◆ Aim of the task
All entries below must be reproduced without a single change.

··········

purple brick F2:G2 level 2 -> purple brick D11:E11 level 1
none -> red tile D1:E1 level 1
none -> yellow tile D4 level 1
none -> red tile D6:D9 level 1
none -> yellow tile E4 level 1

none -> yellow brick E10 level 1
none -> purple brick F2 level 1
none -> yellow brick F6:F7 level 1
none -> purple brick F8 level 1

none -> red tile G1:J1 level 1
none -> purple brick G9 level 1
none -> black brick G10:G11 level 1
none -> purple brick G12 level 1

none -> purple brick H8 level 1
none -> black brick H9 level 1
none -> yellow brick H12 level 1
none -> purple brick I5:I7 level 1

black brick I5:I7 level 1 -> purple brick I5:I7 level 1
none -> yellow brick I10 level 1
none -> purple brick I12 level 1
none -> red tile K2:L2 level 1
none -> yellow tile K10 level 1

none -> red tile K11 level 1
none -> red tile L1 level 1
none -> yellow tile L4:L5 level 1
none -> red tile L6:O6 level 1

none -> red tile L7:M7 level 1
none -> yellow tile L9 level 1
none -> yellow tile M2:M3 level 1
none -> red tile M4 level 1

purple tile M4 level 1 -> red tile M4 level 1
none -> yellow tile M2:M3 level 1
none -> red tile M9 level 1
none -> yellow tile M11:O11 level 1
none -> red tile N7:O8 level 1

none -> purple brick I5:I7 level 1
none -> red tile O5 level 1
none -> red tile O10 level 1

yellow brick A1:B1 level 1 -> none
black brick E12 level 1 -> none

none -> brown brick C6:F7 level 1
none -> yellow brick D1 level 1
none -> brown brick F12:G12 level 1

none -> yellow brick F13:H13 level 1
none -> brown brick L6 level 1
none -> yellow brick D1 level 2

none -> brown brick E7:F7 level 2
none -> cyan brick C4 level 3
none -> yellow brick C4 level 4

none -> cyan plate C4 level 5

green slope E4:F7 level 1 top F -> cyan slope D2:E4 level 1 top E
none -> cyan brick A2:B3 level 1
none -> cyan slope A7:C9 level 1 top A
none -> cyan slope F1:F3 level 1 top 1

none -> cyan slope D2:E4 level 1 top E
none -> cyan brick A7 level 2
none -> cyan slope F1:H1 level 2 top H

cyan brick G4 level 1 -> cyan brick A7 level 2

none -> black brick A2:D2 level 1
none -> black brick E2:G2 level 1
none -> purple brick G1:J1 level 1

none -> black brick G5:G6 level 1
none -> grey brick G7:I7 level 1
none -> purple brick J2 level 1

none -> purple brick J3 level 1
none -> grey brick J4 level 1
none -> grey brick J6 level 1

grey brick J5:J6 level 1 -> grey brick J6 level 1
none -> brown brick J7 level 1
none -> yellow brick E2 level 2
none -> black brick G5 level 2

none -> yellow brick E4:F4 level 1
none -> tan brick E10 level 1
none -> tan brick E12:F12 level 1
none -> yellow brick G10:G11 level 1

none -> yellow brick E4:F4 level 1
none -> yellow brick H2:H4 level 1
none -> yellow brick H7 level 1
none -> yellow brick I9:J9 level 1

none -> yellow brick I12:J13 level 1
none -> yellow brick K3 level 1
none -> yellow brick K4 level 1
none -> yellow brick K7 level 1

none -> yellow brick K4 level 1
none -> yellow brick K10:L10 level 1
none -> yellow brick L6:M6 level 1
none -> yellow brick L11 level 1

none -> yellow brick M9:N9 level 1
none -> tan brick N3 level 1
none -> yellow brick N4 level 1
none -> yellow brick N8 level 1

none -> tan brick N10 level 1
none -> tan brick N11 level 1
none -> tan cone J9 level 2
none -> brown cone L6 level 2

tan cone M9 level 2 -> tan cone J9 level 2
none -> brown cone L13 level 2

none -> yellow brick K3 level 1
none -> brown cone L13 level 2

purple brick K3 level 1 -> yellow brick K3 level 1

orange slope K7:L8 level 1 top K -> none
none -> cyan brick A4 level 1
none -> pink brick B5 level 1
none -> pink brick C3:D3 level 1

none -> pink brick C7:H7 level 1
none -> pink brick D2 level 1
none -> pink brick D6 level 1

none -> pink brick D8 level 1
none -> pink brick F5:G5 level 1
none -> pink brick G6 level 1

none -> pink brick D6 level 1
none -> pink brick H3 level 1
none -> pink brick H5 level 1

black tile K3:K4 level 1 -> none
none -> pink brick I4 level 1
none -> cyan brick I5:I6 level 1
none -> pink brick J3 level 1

··········

◆ Result for this task
purple brick F2:G2 level 2 -> purple brick D11:E11 level 1
none -> red tile D1:E1 level 1
none -> yellow tile D4 level 1
none -> red tile D6:D9 level 1
none -> yellow tile E4 level 1

none -> yellow brick E10 level 1
none -> purple brick F2 level 1
none -> yellow brick F6:F7 level 1
none -> purple brick F8 level 1

none -> red tile G1:J1 level 1
none -> purple brick G9 level 1
none -> black brick G10:G11 level 1
none -> purple brick G12 level 1

none -> purple brick H8 level 1
none -> black brick H9 level 1
none -> yellow brick H12 level 1
none -> purple brick I5:I7 level 1

black brick I5:I7 level 1 -> purple brick I5:I7 level 1
none -> yellow brick I10 level 1
none -> purple brick I12 level 1
none -> red tile K2:L2 level 1
none -> yellow tile K10 level 1

none -> red tile K11 level 1
none -> red tile L1 level 1
none -> yellow tile L4:L5 level 1
none -> red tile L6:O6 level 1

none -> red tile L7:M7 level 1
none -> yellow tile L9 level 1
none -> yellow tile M2:M3 level 1
none -> red tile M4 level 1

purple tile M4 level 1 -> red tile M4 level 1
none -> yellow tile M2:M3 level 1
none -> red tile M9 level 1
none -> yellow tile M11:O11 level 1
none -> red tile N7:O8 level 1

none -> purple brick I5:I7 level 1
none -> red tile O5 level 1
none -> red tile O10 level 1

yellow brick A1:B1 level 1 -> none
black brick E12 level 1 -> none

none -> brown brick C6:F7 level 1
none -> yellow brick D1 level 1
none -> brown brick F12:G12 level 1

none -> yellow brick F13:H13 level 1
none -> brown brick L6 level 1
none -> yellow brick D1 level 2

none -> brown brick E7:F7 level 2
none -> cyan brick C4 level 3
none -> yellow brick C4 level 4

none -> cyan plate C4 level 5

green slope E4:F7 level 1 top F -> cyan slope D2:E4 level 1 top E
none -> cyan brick A2:B3 level 1
none -> cyan slope A7:C9 level 1 top A
none -> cyan slope F1:F3 level 1 top 1

none -> cyan slope D2:E4 level 1 top E
none -> cyan brick A7 level 2
none -> cyan slope F1:H1 level 2 top H

cyan brick G4 level 1 -> cyan brick A7 level 2

none -> black brick A2:D2 level 1
none -> black brick E2:G2 level 1
none -> purple brick G1:J1 level 1

none -> black brick G5:G6 level 1
none -> grey brick G7:I7 level 1
none -> purple brick J2 level 1

none -> purple brick J3 level 1
none -> grey brick J4 level 1
none -> grey brick J6 level 1

grey brick J5:J6 level 1 -> grey brick J6 level 1
none -> brown brick J7 level 1
none -> yellow brick E2 level 2
none -> black brick G5 level 2

none -> yellow brick E4:F4 level 1
none -> tan brick E10 level 1
none -> tan brick E12:F12 level 1
none -> yellow brick G10:G11 level 1

none -> yellow brick E4:F4 level 1
none -> yellow brick H2:H4 level 1
none -> yellow brick H7 level 1
none -> yellow brick I9:J9 level 1

none -> yellow brick I12:J13 level 1
none -> yellow brick K3 level 1
none -> yellow brick K4 level 1
none -> yellow brick K7 level 1

none -> yellow brick K4 level 1
none -> yellow brick K10:L10 level 1
none -> yellow brick L6:M6 level 1
none -> yellow brick L11 level 1

none -> yellow brick M9:N9 level 1
none -> tan brick N3 level 1
none -> yellow brick N4 level 1
none -> yellow brick N8 level 1

none -> tan brick N10 level 1
none -> tan brick N11 level 1
none -> tan cone J9 level 2
none -> brown cone L6 level 2

tan cone M9 level 2 -> tan cone J9 level 2
none -> brown cone L13 level 2

none -> yellow brick K3 level 1
none -> brown cone L13 level 2

purple brick K3 level 1 -> yellow brick K3 level 1

orange slope K7:L8 level 1 top K -> none
none -> cyan brick A4 level 1
none -> pink brick B5 level 1
none -> pink brick C3:D3 level 1

none -> pink brick C7:H7 level 1
none -> pink brick D2 level 1
none -> pink brick D6 level 1

none -> pink brick D8 level 1
none -> pink brick F5:G5 level 1
none -> pink brick G6 level 1

none -> pink brick D6 level 1
none -> pink brick H3 level 1
none -> pink brick H5 level 1

black tile K3:K4 level 1 -> none
none -> pink brick I4 level 1
none -> cyan brick I5:I6 level 1
none -> pink brick J3 level 1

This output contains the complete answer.